**EXERCISE DETAILS**
The answer must be the lines from the one containing "R106: 3.3k (X1, X2) -> none" through the last line of the data below, copied exactly, with nothing else.

**DATA**
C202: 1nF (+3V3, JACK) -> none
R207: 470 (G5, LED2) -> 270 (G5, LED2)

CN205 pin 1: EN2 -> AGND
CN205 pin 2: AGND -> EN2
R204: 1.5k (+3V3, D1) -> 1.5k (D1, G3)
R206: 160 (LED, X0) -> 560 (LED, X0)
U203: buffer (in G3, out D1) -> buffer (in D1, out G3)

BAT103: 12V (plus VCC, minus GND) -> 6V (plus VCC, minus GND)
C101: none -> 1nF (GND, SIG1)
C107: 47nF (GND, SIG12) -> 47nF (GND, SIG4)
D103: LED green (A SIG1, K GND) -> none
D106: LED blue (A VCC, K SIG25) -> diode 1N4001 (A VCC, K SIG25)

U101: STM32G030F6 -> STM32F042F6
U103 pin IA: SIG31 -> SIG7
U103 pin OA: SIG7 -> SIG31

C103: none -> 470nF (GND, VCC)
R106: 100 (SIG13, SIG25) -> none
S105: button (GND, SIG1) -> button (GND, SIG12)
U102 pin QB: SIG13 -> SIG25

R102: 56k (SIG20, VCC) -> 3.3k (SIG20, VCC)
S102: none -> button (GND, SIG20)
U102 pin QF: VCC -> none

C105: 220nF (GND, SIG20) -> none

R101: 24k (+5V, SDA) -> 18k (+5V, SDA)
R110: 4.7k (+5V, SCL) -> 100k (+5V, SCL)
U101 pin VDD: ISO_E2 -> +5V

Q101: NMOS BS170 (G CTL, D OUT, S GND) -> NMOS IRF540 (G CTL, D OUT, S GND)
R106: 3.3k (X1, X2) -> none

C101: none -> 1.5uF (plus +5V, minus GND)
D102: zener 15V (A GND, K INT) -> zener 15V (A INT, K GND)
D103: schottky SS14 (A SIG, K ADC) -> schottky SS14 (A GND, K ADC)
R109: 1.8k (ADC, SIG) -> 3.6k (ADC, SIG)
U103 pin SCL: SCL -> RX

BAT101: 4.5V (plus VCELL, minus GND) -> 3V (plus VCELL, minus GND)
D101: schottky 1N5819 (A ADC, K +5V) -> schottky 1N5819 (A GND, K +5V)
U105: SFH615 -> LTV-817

**ANSWER SECTION**
R106: 3.3k (X1, X2) -> none

C101: none -> 1.5uF (plus +5V, minus GND)
D102: zener 15V (A GND, K INT) -> zener 15V (A INT, K GND)
D103: schottky SS14 (A SIG, K ADC) -> schottky SS14 (A GND, K ADC)
R109: 1.8k (ADC, SIG) -> 3.6k (ADC, SIG)
U103 pin SCL: SCL -> RX

BAT101: 4.5V (plus VCELL, minus GND) -> 3V (plus VCELL, minus GND)
D101: schottky 1N5819 (A ADC, K +5V) -> schottky 1N5819 (A GND, K +5V)
U105: SFH615 -> LTV-817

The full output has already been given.